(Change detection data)
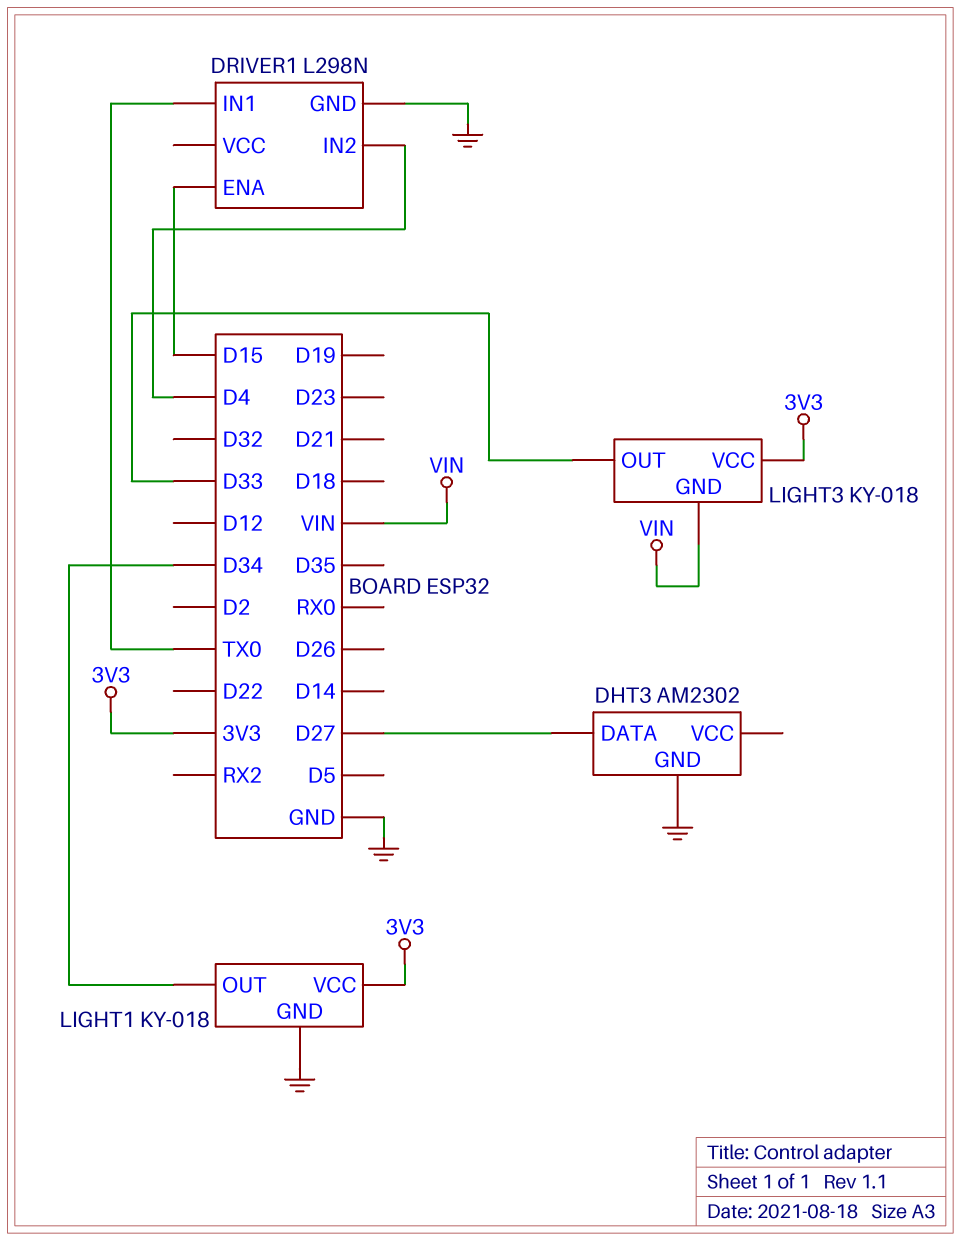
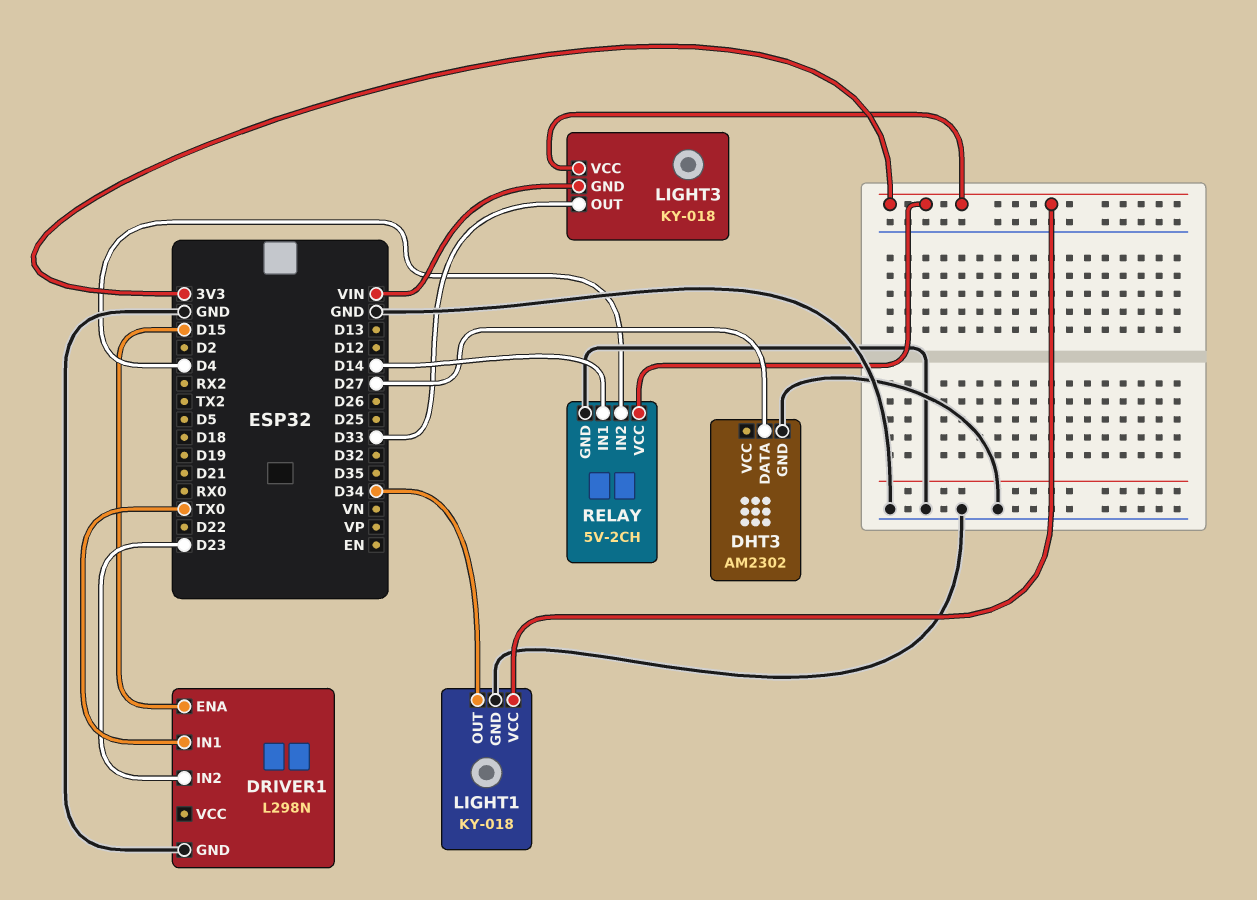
DRIVER1 pin IN2: D4 -> D23
RELAY: none -> 5V-2CH
RELAY pin GND: none -> GND
RELAY pin IN1: none -> D14
RELAY pin IN2: none -> D4
RELAY pin VCC: none -> 3V3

## Work to complete
Restate every record exactly, please; do not copy the pictures.

## Answer area
DRIVER1 pin IN2: D4 -> D23
RELAY: none -> 5V-2CH
RELAY pin GND: none -> GND
RELAY pin IN1: none -> D14
RELAY pin IN2: none -> D4
RELAY pin VCC: none -> 3V3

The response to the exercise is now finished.